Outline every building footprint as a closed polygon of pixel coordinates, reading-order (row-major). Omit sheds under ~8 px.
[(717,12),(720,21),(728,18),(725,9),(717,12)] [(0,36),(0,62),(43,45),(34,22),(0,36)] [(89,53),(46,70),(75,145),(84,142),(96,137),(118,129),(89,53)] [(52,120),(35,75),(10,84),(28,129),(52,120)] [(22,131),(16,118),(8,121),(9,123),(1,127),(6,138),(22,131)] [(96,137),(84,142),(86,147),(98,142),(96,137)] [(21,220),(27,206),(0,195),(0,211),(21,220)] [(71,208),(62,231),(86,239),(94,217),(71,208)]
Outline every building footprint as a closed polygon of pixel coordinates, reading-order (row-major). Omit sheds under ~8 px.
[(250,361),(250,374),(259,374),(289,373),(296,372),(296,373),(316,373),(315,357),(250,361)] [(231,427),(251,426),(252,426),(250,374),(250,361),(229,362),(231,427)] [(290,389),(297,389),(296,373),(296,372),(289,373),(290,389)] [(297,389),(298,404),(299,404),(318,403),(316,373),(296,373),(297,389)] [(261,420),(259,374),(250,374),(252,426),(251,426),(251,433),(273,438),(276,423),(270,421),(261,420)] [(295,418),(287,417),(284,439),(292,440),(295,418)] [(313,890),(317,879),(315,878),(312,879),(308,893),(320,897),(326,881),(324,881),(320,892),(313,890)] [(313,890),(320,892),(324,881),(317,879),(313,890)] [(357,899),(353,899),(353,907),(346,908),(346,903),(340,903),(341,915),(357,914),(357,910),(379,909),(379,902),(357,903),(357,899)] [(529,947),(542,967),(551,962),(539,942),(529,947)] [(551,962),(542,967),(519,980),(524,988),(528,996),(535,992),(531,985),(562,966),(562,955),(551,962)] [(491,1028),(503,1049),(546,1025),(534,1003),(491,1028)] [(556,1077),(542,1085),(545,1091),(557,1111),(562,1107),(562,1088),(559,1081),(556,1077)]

....

> _Exercise_
Restate the data exactly, keeping every line intact.

> _Task output_
Outline every building footprint as a closed polygon of pixel coordinates, reading-order (row-major). Omit sheds under ~8 px.
[(717,12),(720,21),(728,18),(725,9),(717,12)] [(0,36),(0,62),(43,45),(34,22),(0,36)] [(89,53),(46,70),(75,145),(84,142),(96,137),(118,129),(89,53)] [(52,120),(35,75),(10,84),(28,129),(52,120)] [(22,131),(16,118),(8,121),(9,123),(1,127),(6,138),(22,131)] [(96,137),(84,142),(86,147),(98,142),(96,137)] [(21,220),(27,206),(0,195),(0,211),(21,220)] [(71,208),(62,231),(86,239),(94,217),(71,208)]
Outline every building footprint as a closed polygon of pixel coordinates, reading-order (row-major). Omit sheds under ~8 px.
[(250,361),(250,374),(259,374),(289,373),(296,372),(296,373),(316,373),(315,357),(250,361)] [(231,427),(251,426),(252,426),(250,374),(250,361),(229,362),(231,427)] [(290,389),(297,389),(296,373),(296,372),(289,373),(290,389)] [(297,389),(298,404),(299,404),(318,403),(316,373),(296,373),(297,389)] [(261,420),(259,374),(250,374),(252,426),(251,426),(251,433),(273,438),(276,423),(270,421),(261,420)] [(295,418),(287,417),(284,439),(292,440),(295,418)] [(313,890),(317,879),(315,878),(312,879),(308,893),(320,897),(326,881),(324,881),(320,892),(313,890)] [(313,890),(320,892),(324,881),(317,879),(313,890)] [(357,899),(353,899),(353,907),(346,908),(346,903),(340,903),(341,915),(357,914),(357,910),(379,909),(379,902),(357,903),(357,899)] [(529,947),(542,967),(551,962),(539,942),(529,947)] [(551,962),(542,967),(519,980),(524,988),(528,996),(535,992),(531,985),(562,966),(562,955),(551,962)] [(491,1028),(503,1049),(546,1025),(534,1003),(491,1028)] [(556,1077),(542,1085),(545,1091),(557,1111),(562,1107),(562,1088),(559,1081),(556,1077)]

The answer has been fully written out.